BEGIN
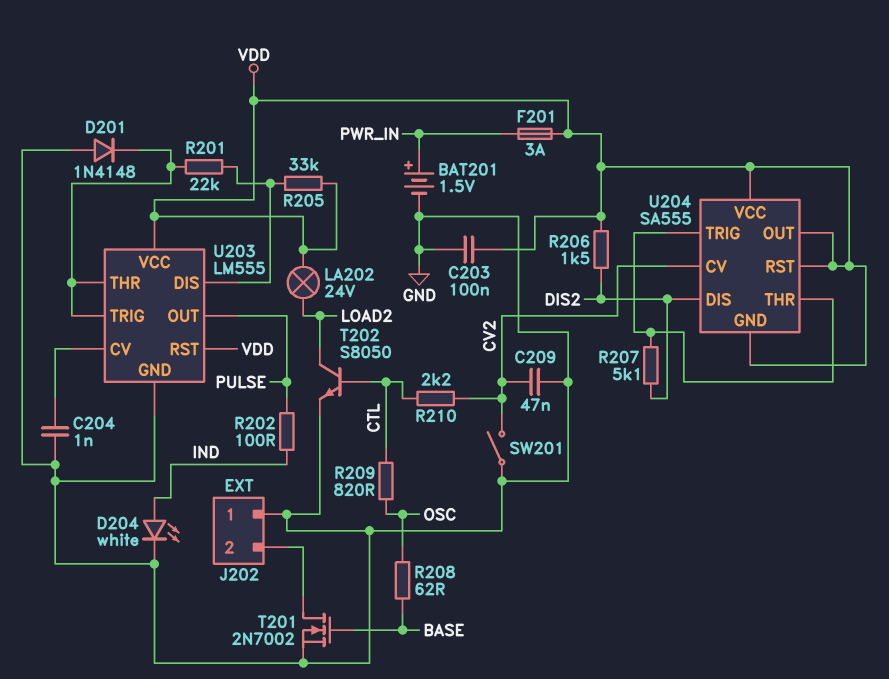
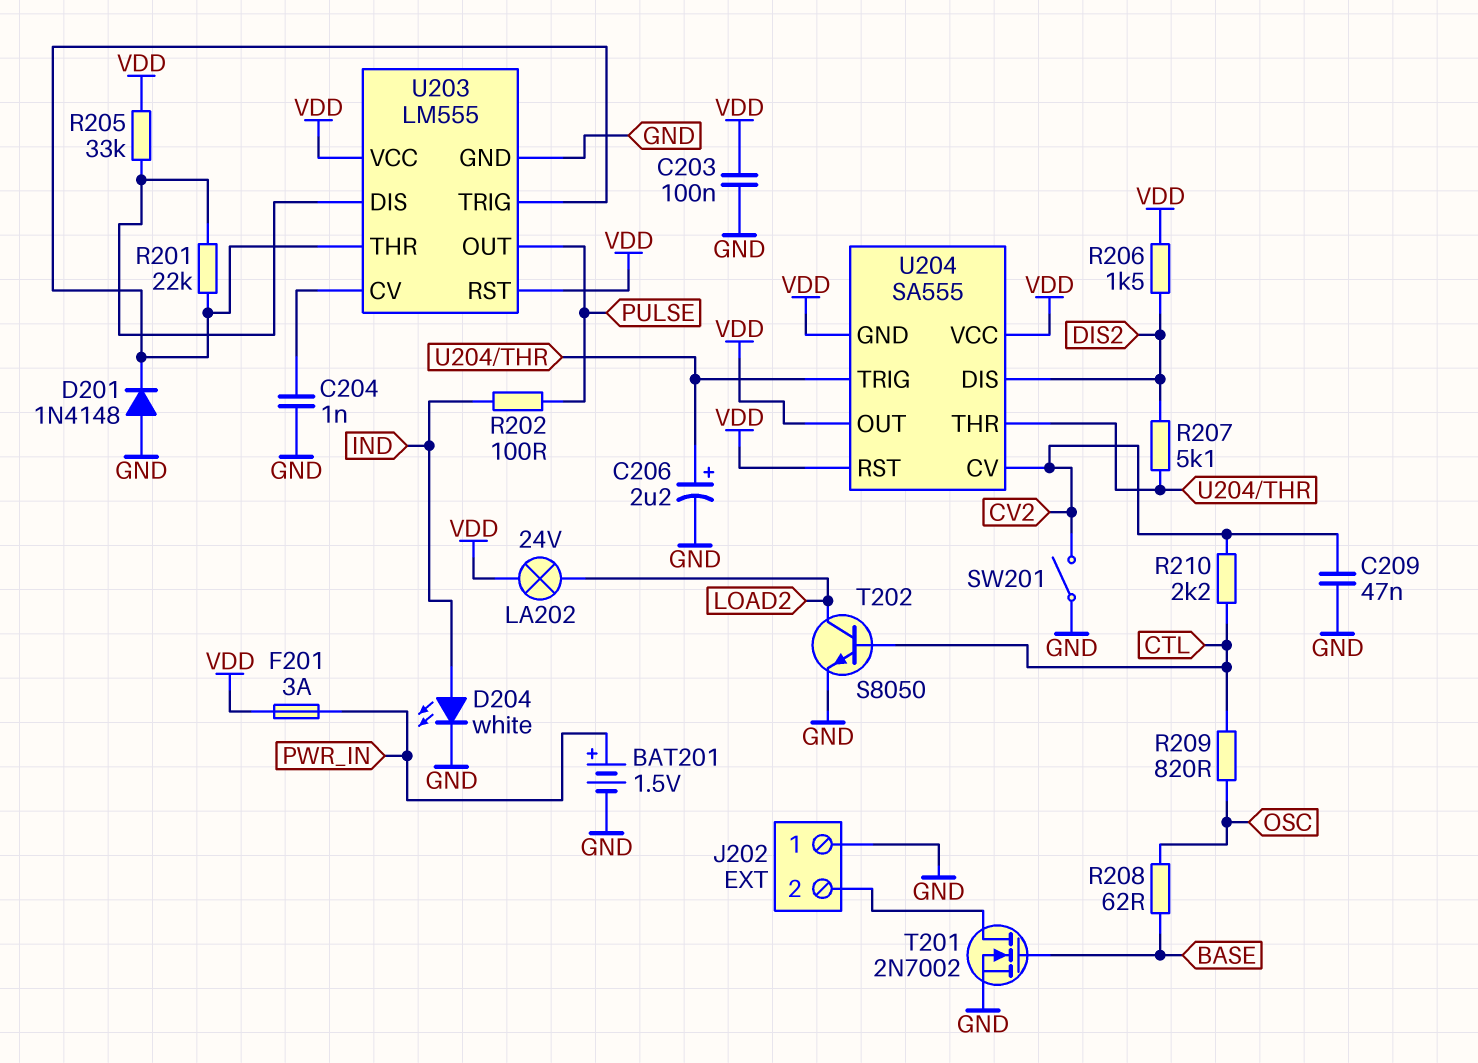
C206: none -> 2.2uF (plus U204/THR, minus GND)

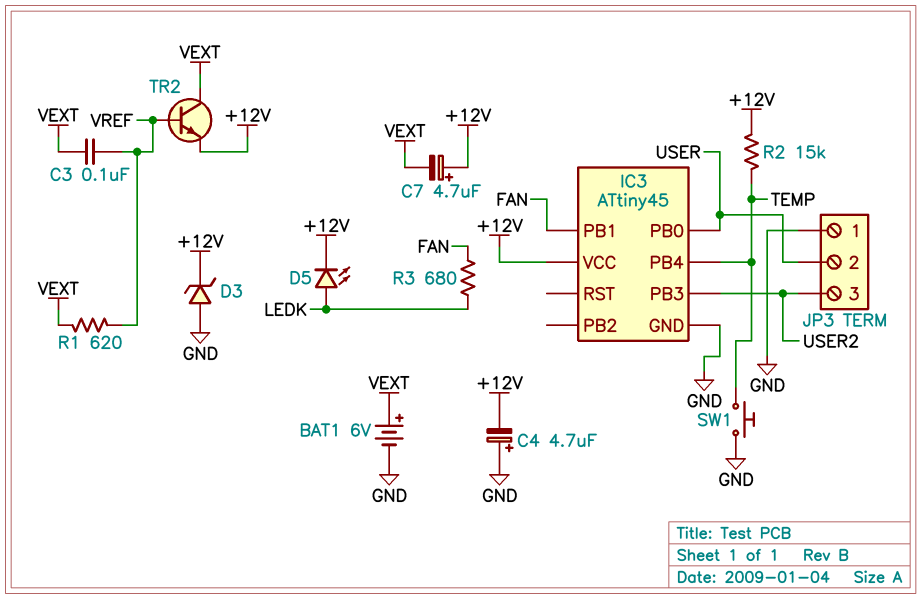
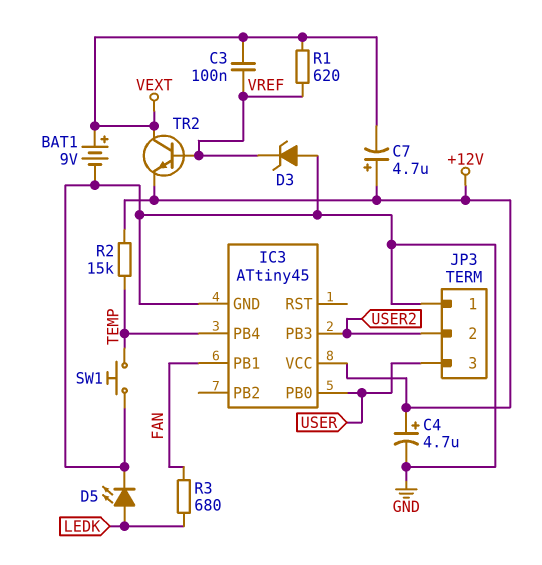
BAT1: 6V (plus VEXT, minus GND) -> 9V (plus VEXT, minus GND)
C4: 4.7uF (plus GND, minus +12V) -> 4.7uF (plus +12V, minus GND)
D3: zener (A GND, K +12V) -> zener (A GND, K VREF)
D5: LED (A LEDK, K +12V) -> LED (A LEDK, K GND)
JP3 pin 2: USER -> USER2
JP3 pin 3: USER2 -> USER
END
BEGIN
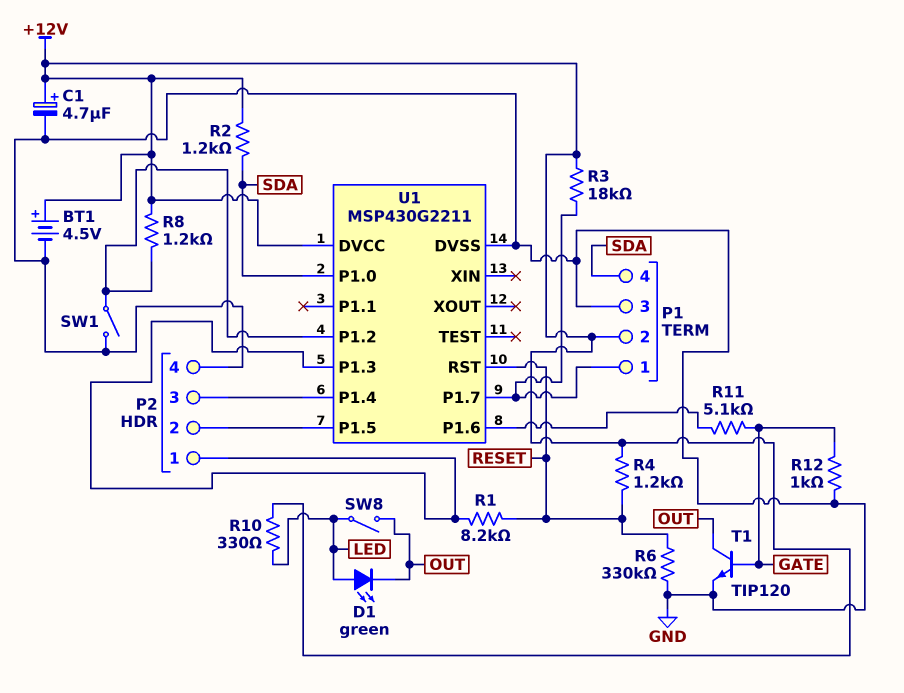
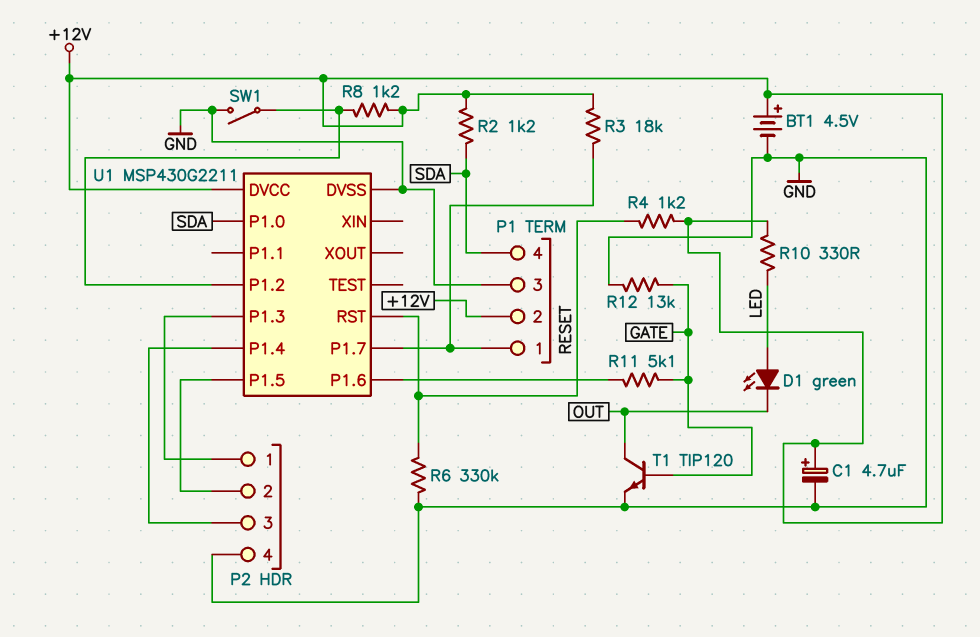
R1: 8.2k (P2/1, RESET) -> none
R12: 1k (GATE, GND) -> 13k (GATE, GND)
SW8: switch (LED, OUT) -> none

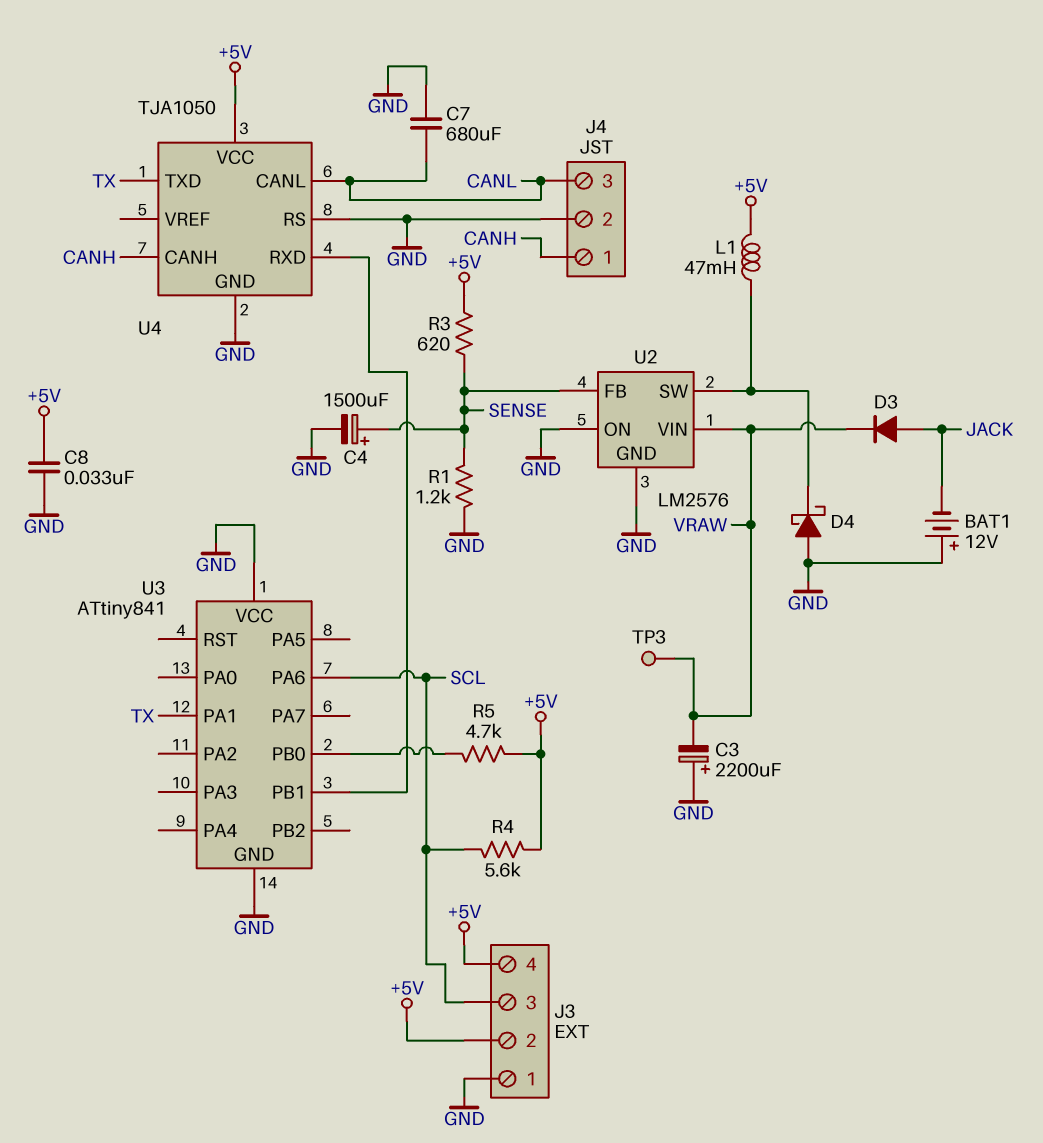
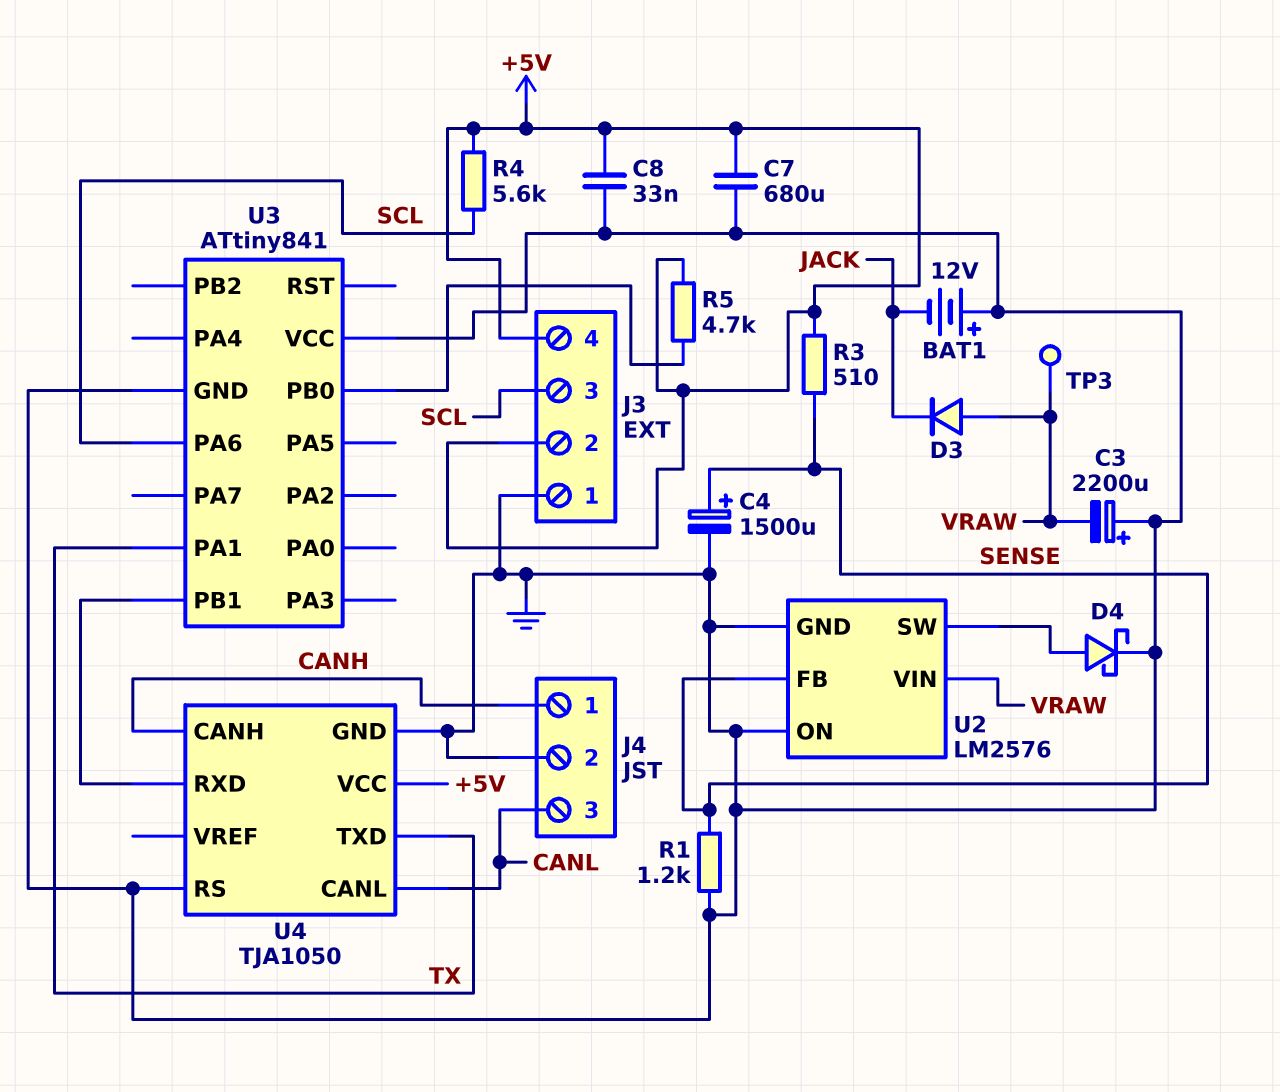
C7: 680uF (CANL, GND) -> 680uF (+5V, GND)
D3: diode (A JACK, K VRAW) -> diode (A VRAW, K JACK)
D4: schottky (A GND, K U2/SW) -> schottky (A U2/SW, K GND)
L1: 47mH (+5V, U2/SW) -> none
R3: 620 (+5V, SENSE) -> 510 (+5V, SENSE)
END
▸ **Task prompt**
Begin with the line above that has "C4: 4.7uF (plus" and continue through the line that has "JP3 pin 3: USER2 -> USER", setting each one down exactly. Stop there.

▸ **Output**
C4: 4.7uF (plus GND, minus +12V) -> 4.7uF (plus +12V, minus GND)
D3: zener (A GND, K +12V) -> zener (A GND, K VREF)
D5: LED (A LEDK, K +12V) -> LED (A LEDK, K GND)
JP3 pin 2: USER -> USER2
JP3 pin 3: USER2 -> USER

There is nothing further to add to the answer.